BRIEF –
Copy out each line below containing "none".

MATERIAL SHOWN –
□ □ □ □ □ □ □
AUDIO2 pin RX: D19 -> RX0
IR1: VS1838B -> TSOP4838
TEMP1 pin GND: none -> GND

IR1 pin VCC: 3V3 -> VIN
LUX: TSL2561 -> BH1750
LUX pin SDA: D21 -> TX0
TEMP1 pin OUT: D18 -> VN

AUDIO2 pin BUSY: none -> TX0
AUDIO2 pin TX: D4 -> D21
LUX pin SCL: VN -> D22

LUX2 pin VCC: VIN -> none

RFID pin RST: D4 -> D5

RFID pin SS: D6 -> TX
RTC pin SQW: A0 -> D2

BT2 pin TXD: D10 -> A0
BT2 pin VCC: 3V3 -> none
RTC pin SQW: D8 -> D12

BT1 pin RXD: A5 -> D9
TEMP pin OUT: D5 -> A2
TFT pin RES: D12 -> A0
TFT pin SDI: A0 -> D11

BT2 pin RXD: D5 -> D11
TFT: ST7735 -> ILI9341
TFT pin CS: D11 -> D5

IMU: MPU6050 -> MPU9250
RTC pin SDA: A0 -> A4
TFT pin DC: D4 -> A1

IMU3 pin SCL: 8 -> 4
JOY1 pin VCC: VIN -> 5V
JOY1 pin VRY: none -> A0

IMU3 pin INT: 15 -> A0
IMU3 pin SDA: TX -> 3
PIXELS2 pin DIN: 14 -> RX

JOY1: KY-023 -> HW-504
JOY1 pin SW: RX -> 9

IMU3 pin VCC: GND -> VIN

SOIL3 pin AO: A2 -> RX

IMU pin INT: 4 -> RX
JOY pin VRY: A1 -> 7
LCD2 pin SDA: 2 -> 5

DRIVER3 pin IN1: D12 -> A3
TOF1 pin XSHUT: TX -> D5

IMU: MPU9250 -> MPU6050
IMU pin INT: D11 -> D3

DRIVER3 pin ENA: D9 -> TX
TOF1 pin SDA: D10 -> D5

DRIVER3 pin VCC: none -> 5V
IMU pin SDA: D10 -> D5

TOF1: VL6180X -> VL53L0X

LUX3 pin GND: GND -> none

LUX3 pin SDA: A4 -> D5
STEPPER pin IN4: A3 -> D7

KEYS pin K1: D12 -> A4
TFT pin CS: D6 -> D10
□ □ □ □ □ □ □
RESPONSE BOX –
TEMP1 pin GND: none -> GND
AUDIO2 pin BUSY: none -> TX0
LUX2 pin VCC: VIN -> none
BT2 pin VCC: 3V3 -> none
JOY1 pin VRY: none -> A0
DRIVER3 pin VCC: none -> 5V
LUX3 pin GND: GND -> none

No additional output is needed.